__THE PROBLEM__
Output exactly, in the material below, the lines from the one with "black trapezoid: (65, 37)" through the one with "pink semicircle: (77, 55) -> (61, 71), moved". Omit all pictures.

__LISTED RECORDS__
=== Begin Enclosure ===
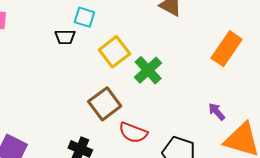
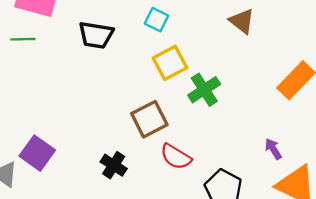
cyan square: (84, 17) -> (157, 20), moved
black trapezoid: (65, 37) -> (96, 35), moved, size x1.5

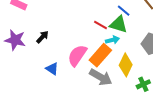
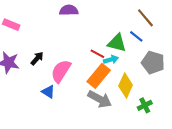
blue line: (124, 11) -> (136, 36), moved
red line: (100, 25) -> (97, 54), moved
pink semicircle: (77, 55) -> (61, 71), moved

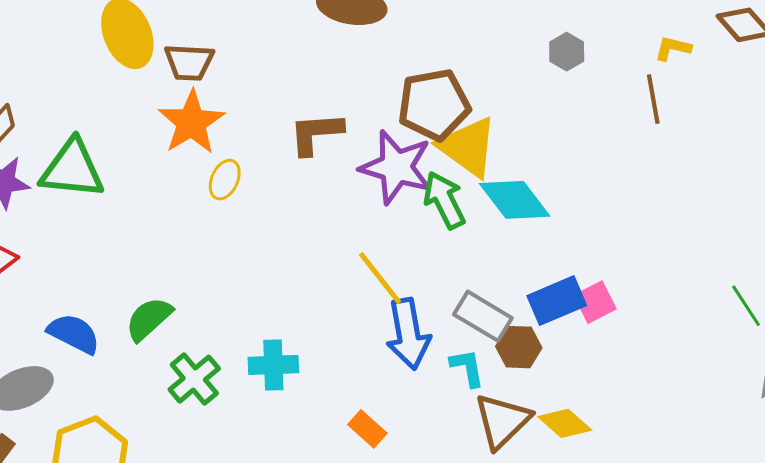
=== End Enclosure ===
=== Begin Enclosure ===
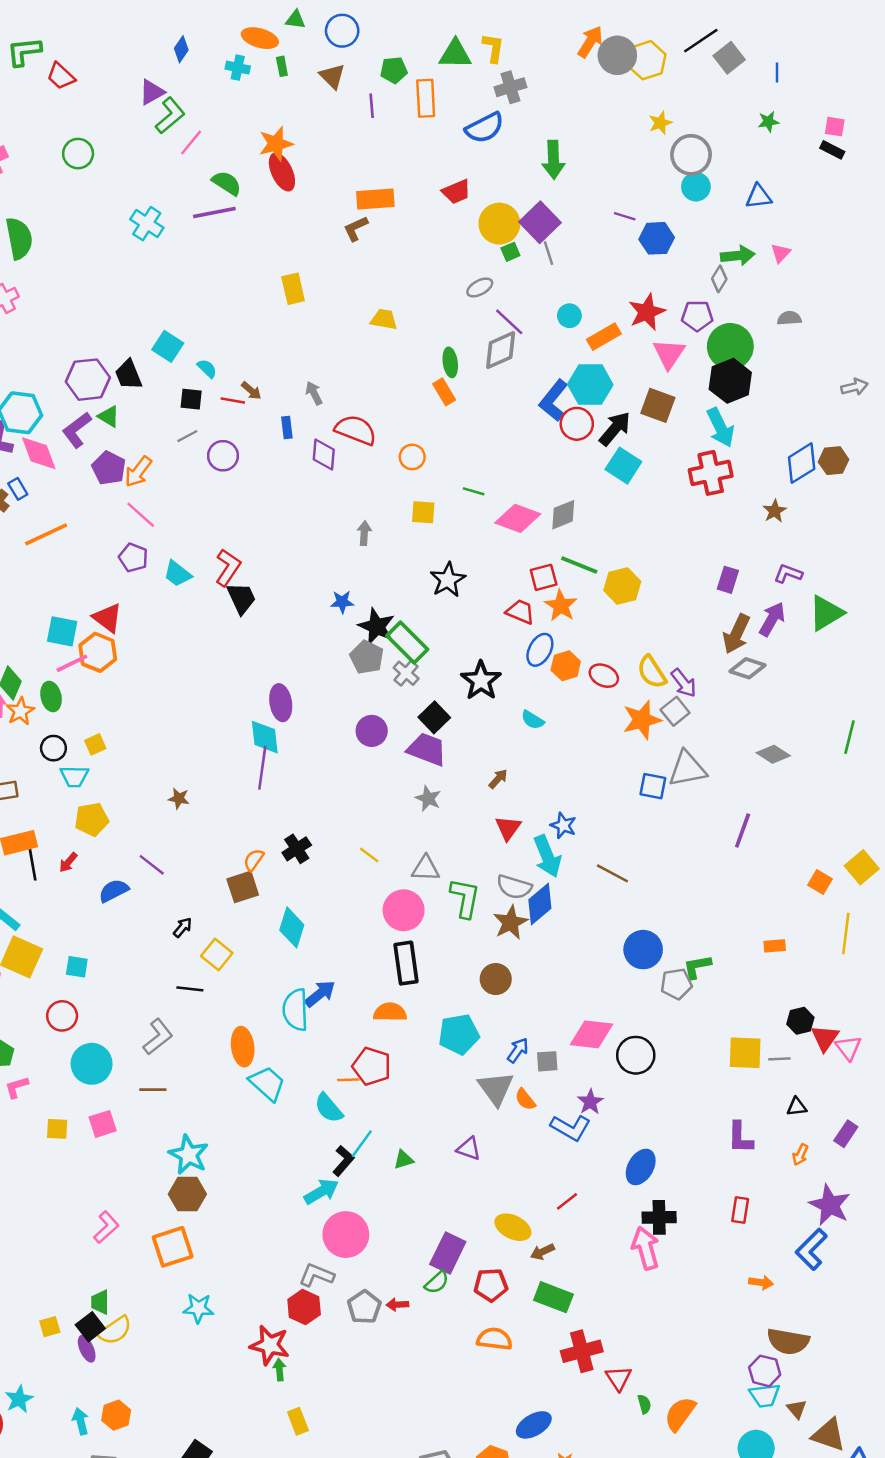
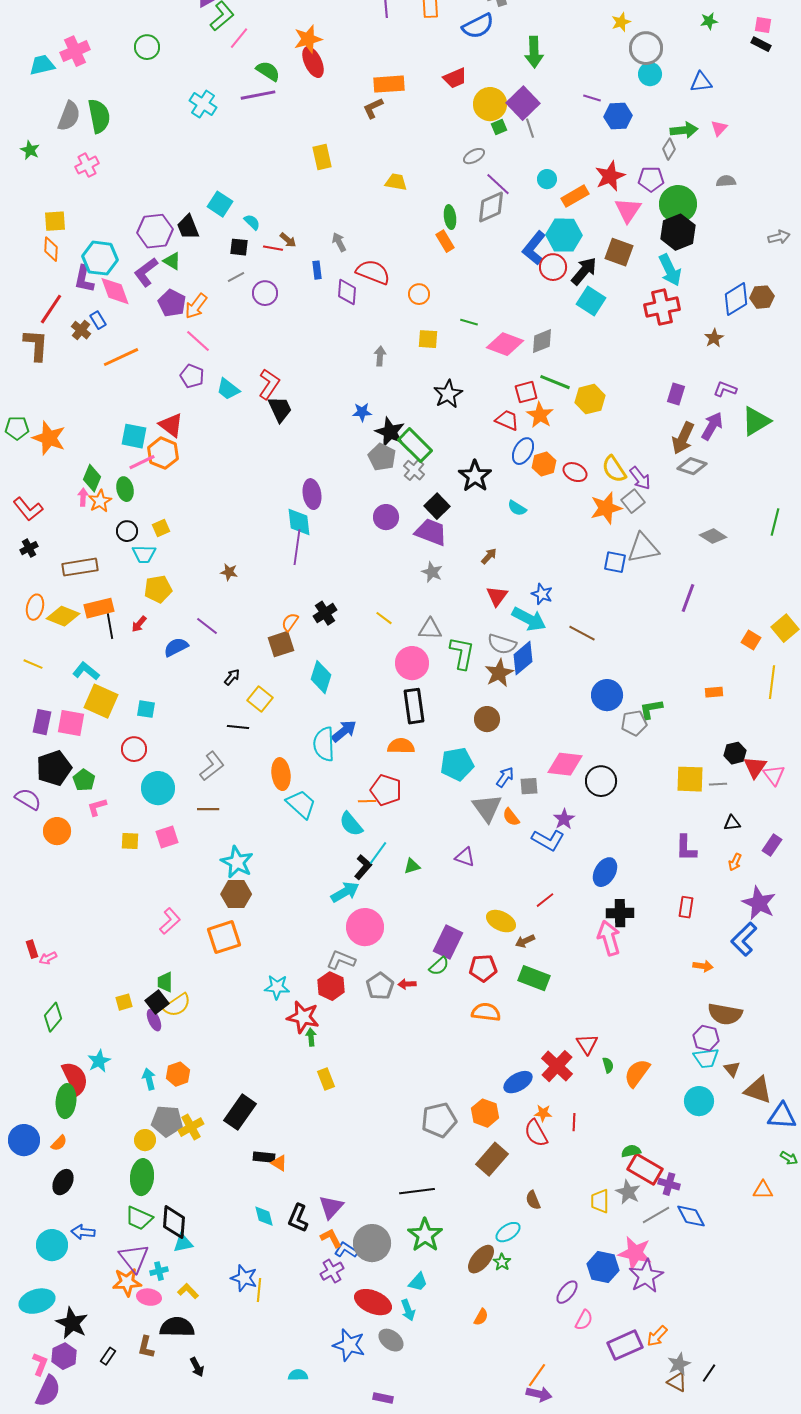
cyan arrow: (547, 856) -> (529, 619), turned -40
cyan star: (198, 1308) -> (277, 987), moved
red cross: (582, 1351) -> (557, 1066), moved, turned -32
=== End Enclosure ===
__TASK OUTPUT__
black trapezoid: (65, 37) -> (96, 35), moved, size x1.5

blue line: (124, 11) -> (136, 36), moved
red line: (100, 25) -> (97, 54), moved
pink semicircle: (77, 55) -> (61, 71), moved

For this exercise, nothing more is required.